Data for processing below:

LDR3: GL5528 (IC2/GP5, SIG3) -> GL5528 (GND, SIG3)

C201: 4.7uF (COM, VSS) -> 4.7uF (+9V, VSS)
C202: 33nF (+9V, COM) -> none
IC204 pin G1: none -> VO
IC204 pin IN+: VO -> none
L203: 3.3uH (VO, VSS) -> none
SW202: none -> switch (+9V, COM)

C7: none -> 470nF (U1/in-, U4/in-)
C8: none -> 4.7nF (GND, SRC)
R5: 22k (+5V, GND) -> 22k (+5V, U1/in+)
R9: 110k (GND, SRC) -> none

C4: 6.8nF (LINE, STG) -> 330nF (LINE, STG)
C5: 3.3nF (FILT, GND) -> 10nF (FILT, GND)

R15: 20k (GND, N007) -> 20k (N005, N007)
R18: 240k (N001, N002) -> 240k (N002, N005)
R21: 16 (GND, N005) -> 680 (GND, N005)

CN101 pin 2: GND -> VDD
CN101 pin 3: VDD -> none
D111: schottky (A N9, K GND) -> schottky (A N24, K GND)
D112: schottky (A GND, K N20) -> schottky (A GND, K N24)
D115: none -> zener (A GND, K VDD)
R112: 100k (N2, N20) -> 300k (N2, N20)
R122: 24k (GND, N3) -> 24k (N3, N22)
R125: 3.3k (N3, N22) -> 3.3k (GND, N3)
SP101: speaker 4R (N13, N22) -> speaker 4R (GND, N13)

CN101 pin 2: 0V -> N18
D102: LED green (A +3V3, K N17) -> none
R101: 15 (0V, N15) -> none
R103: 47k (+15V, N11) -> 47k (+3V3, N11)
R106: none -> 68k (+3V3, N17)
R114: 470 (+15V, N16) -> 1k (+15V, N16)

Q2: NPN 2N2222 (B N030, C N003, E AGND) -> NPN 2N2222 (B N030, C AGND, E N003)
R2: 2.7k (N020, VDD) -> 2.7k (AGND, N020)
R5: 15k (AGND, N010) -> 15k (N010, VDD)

End of Data for processing.

● **What the task asks**:
Copy all lines from the data that hold the word "schottky".

● **Reply to the task**:
D111: schottky (A N9, K GND) -> schottky (A N24, K GND)
D112: schottky (A GND, K N20) -> schottky (A GND, K N24)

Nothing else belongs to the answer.